Stored data:
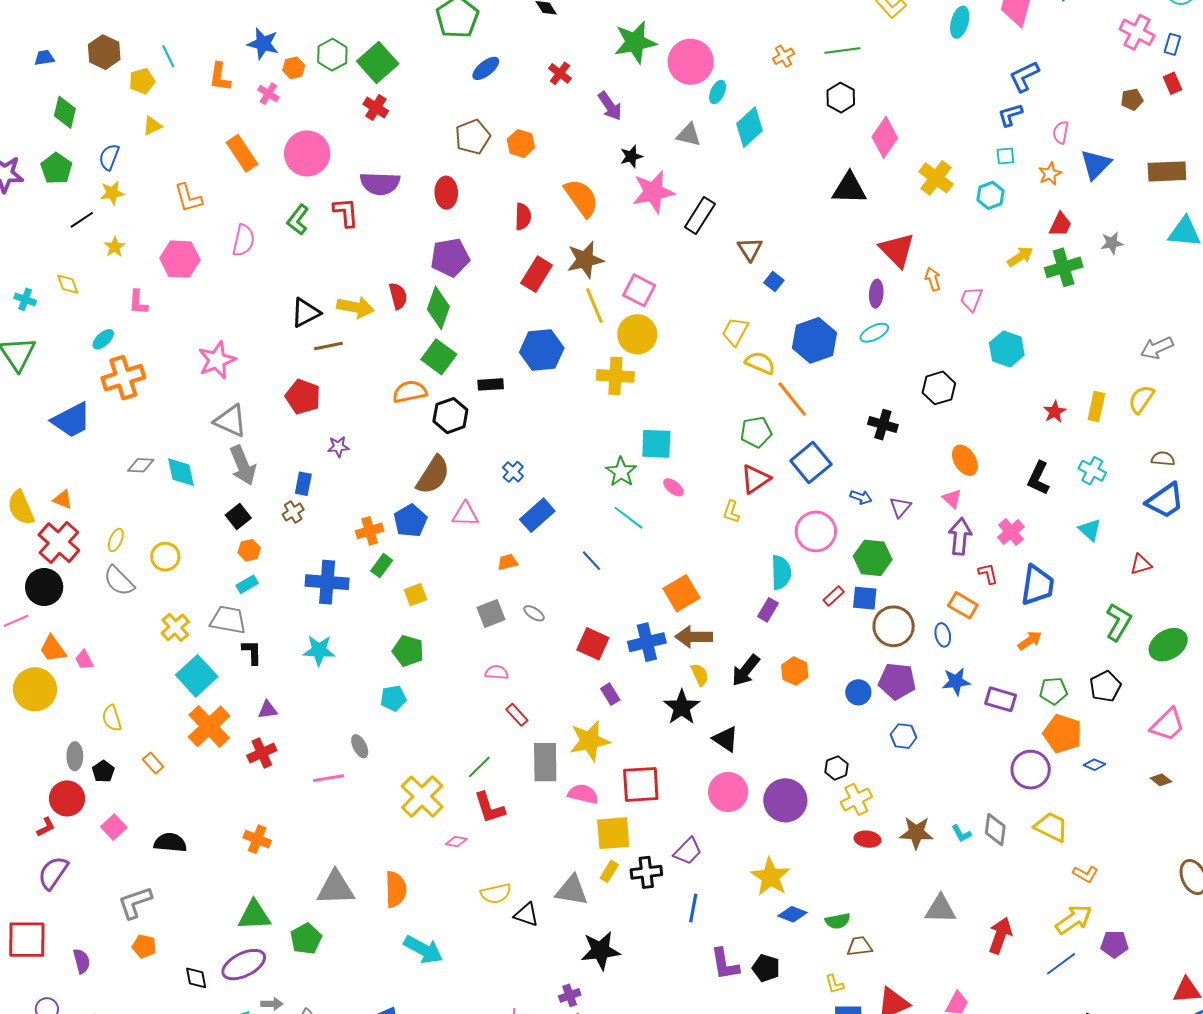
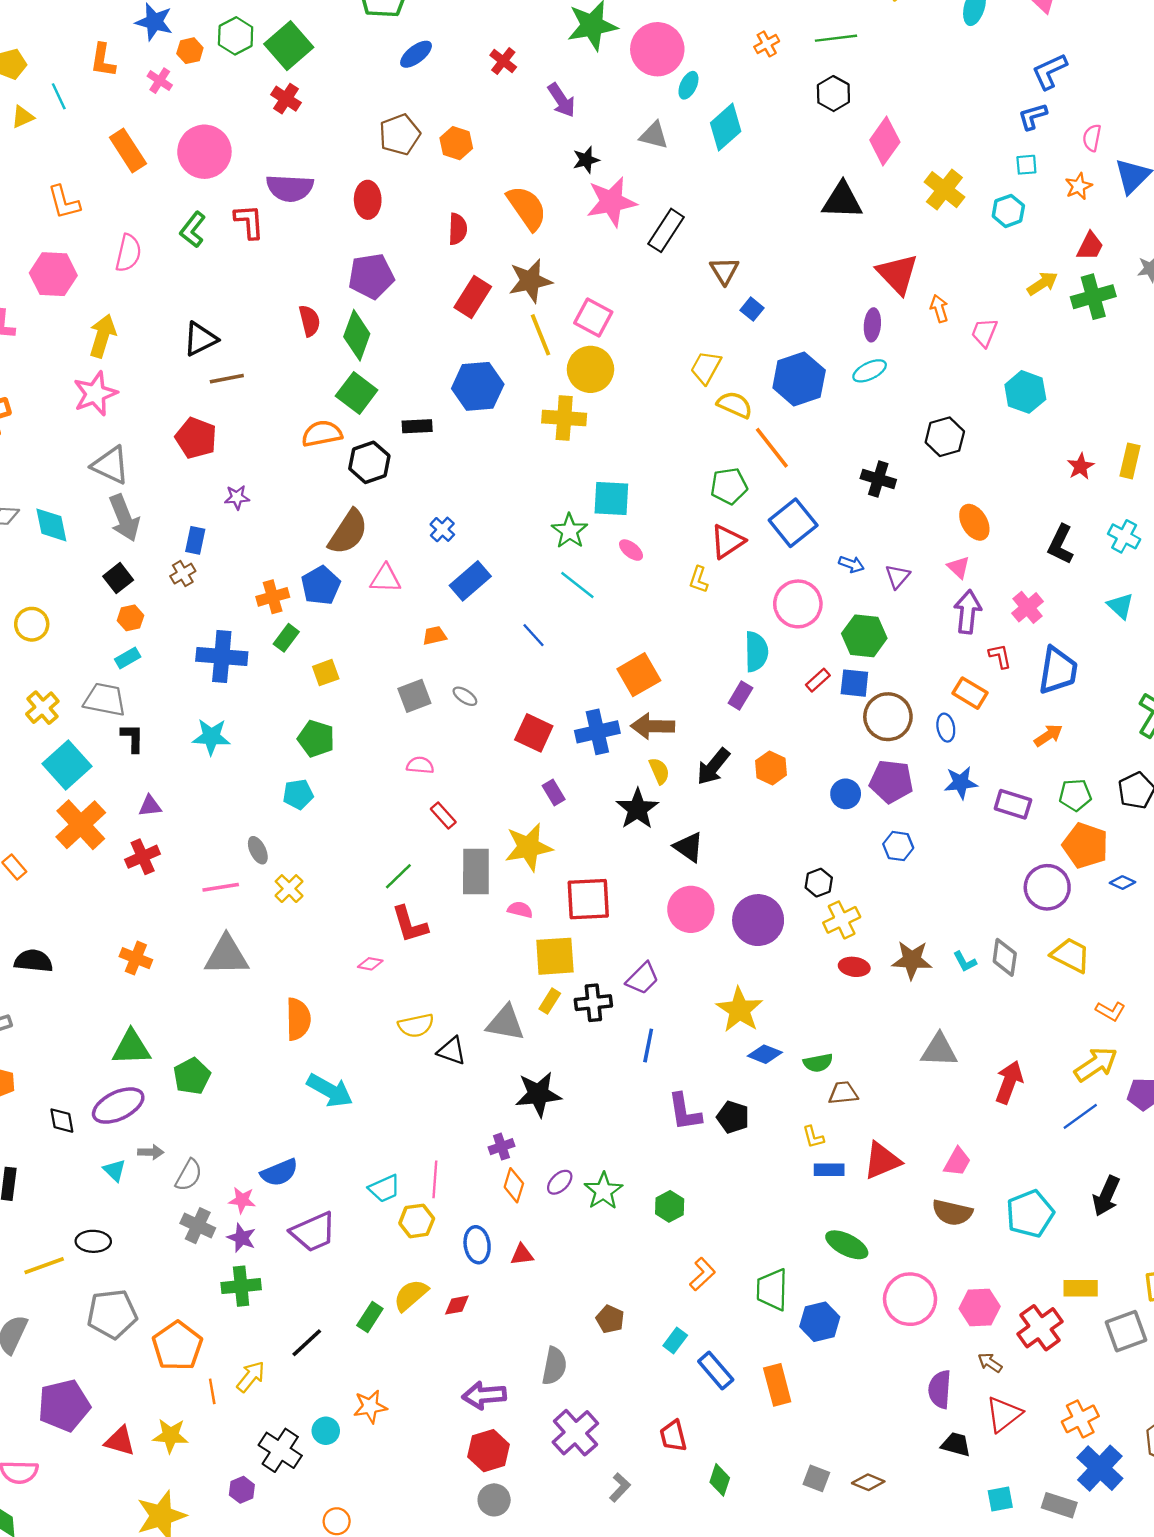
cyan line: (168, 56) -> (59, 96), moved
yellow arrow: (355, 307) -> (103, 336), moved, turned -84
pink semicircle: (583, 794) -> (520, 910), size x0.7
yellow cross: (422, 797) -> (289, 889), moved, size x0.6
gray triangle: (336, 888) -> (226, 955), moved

> Brief
Your answer must be a verbatim copy of the entries above, with no images included.

> Response to the task
cyan line: (168, 56) -> (59, 96), moved
yellow arrow: (355, 307) -> (103, 336), moved, turned -84
pink semicircle: (583, 794) -> (520, 910), size x0.7
yellow cross: (422, 797) -> (289, 889), moved, size x0.6
gray triangle: (336, 888) -> (226, 955), moved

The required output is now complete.